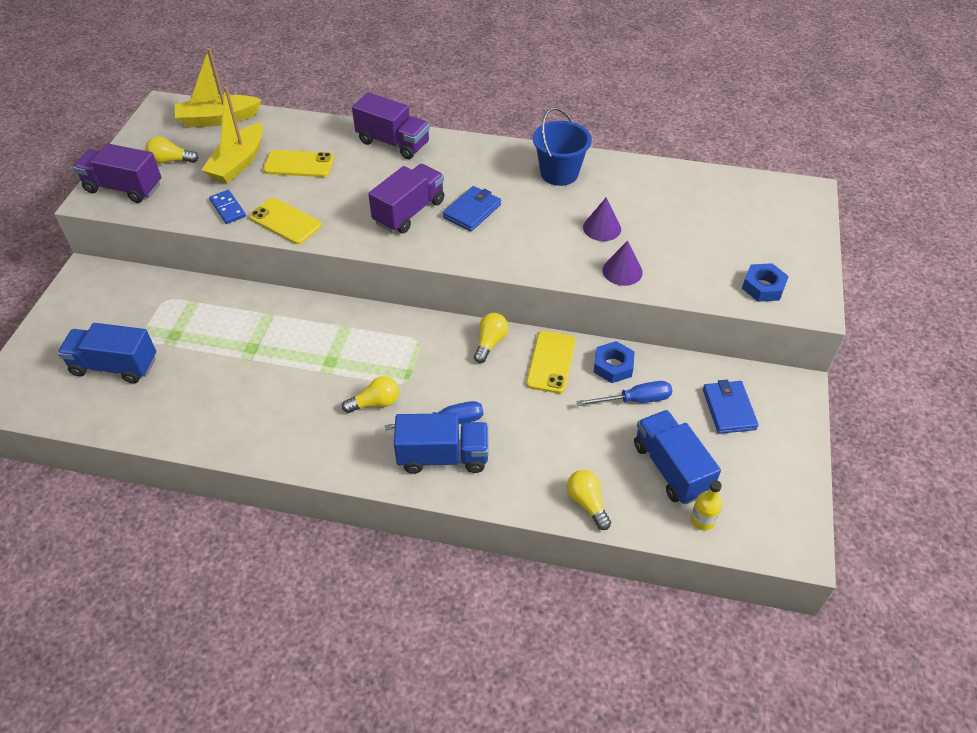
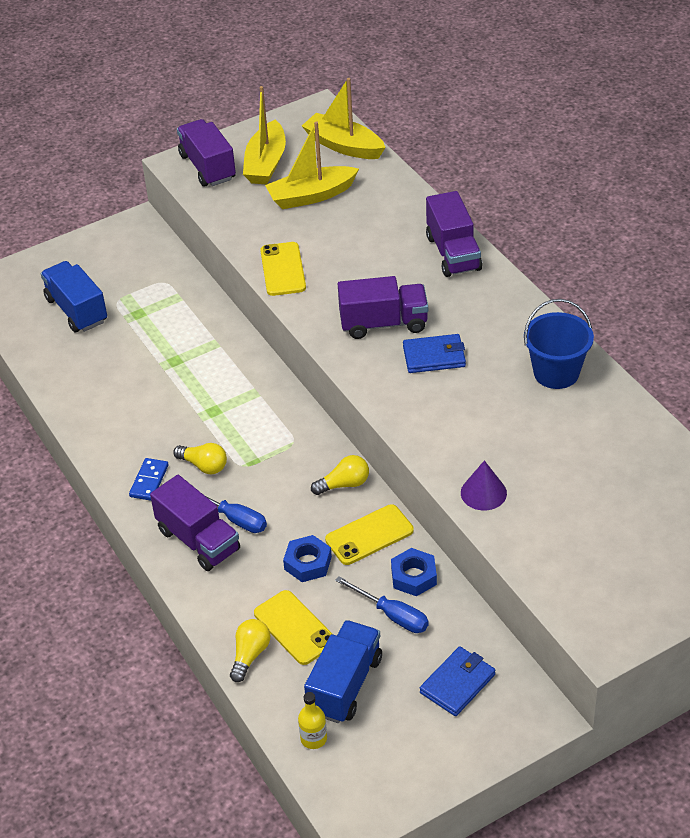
camera: 50 degrees right, 5 degrees down
yellow light bulb [145,137,198,164] -> yellow boat [243,86,286,185]
blue domino [209,190,246,224] -> blue domino moved to [129,458,168,501]
yellow phone [263,150,334,177] -> yellow phone moved to [254,590,332,665]
blue truck [394,413,489,474] -> purple truck [150,475,240,571]
purple cone [583,197,621,241] -> none
blue nut [742,263,789,302] -> blue nut moved to [283,535,332,582]

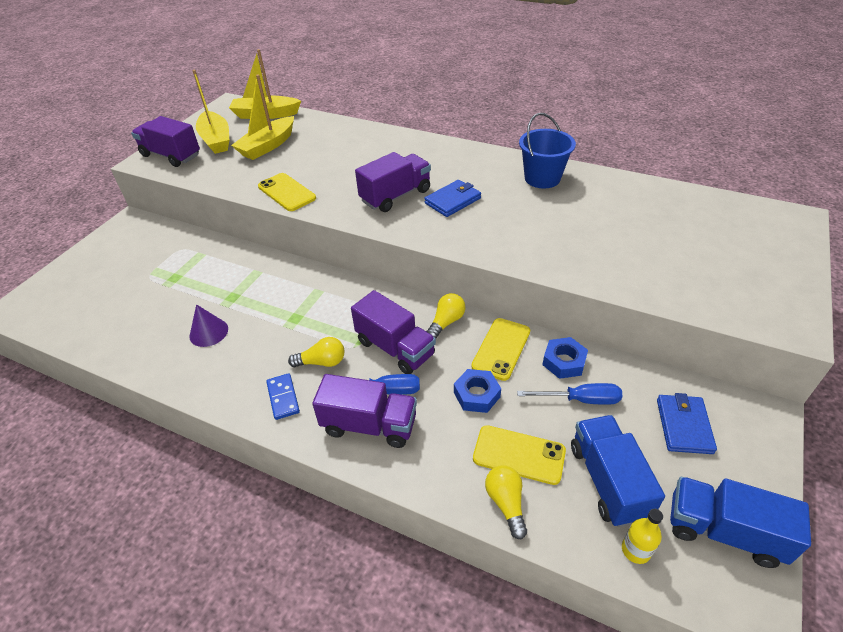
camera: 35 degrees left, 0 degrees up
blue truck [41,261,107,332] -> blue truck moved to [670,477,811,568]
purple truck [426,191,482,277] -> purple truck moved to [351,290,436,374]
purple cone [461,460,507,510] -> purple cone moved to [189,304,228,347]

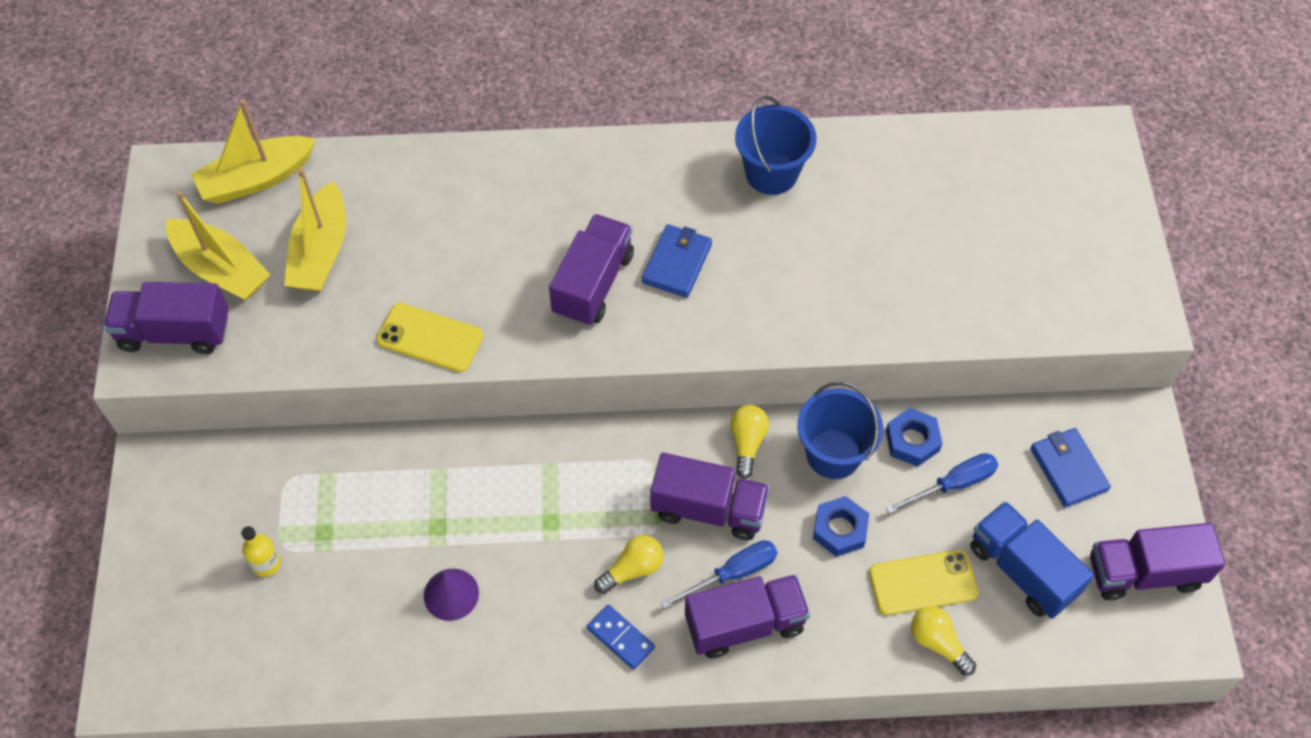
camera: 30 degrees left, 15 degrees up
yellow phone [471,318,530,381] -> blue bucket [797,381,883,479]
yellow bottle [622,509,663,564] -> yellow bottle moved to [241,526,281,577]
blue truck [670,477,811,568] -> purple truck [1090,523,1225,600]

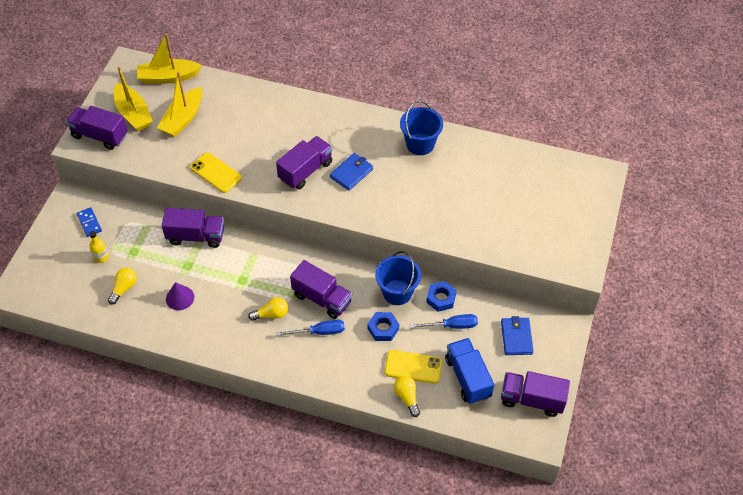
camera: 20 degrees right, 5 degrees down
blue domino [587,605,655,670] -> blue domino moved to [77,207,102,237]
purple truck [685,574,810,658] -> purple truck moved to [162,208,224,248]
yellow light bulb [730,405,769,479] -> yellow light bulb moved to [108,268,137,305]

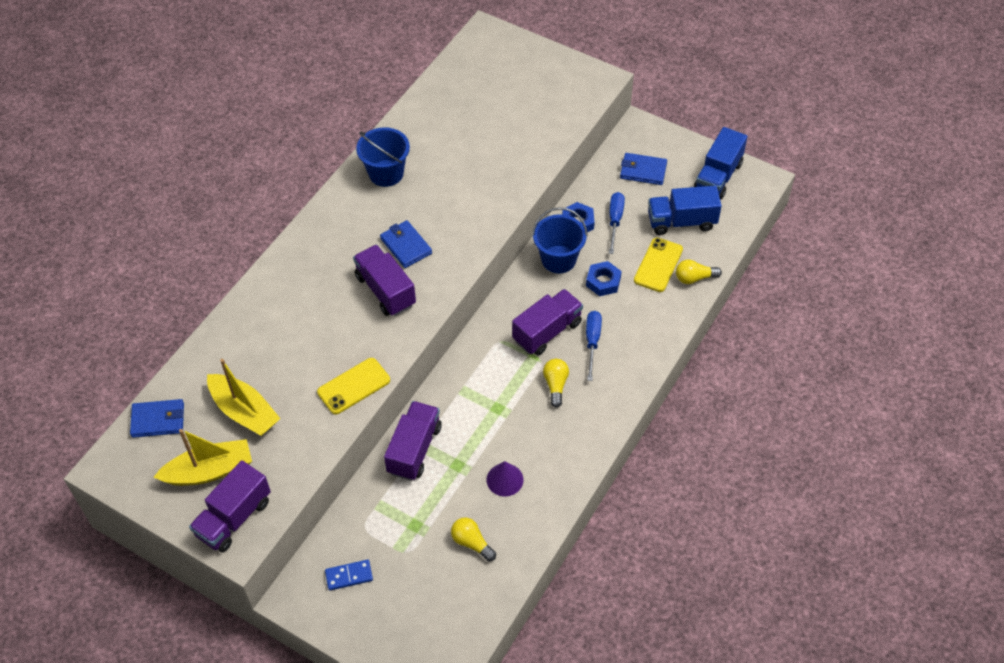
camera: 75 degrees left, 0 degrees up
yellow bottle [89,231,109,263] -> none
yellow boat [137,33,202,84] -> blue wallet [130,399,184,438]
purple truck [501,371,570,417] -> blue truck [694,127,747,199]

※ ※ ※

§ What to work on: Only lines that contain "yellow" are needed, so copy each of them from the data.

§ Reply:
yellow light bulb [145,137,198,164] -> yellow boat [243,86,286,185]
yellow phone [263,150,334,177] -> yellow phone moved to [254,590,332,665]
yellow phone [471,318,530,381] -> blue bucket [797,381,883,479]
yellow bottle [622,509,663,564] -> yellow bottle moved to [241,526,281,577]
yellow light bulb [730,405,769,479] -> yellow light bulb moved to [108,268,137,305]
yellow bottle [89,231,109,263] -> none
yellow boat [137,33,202,84] -> blue wallet [130,399,184,438]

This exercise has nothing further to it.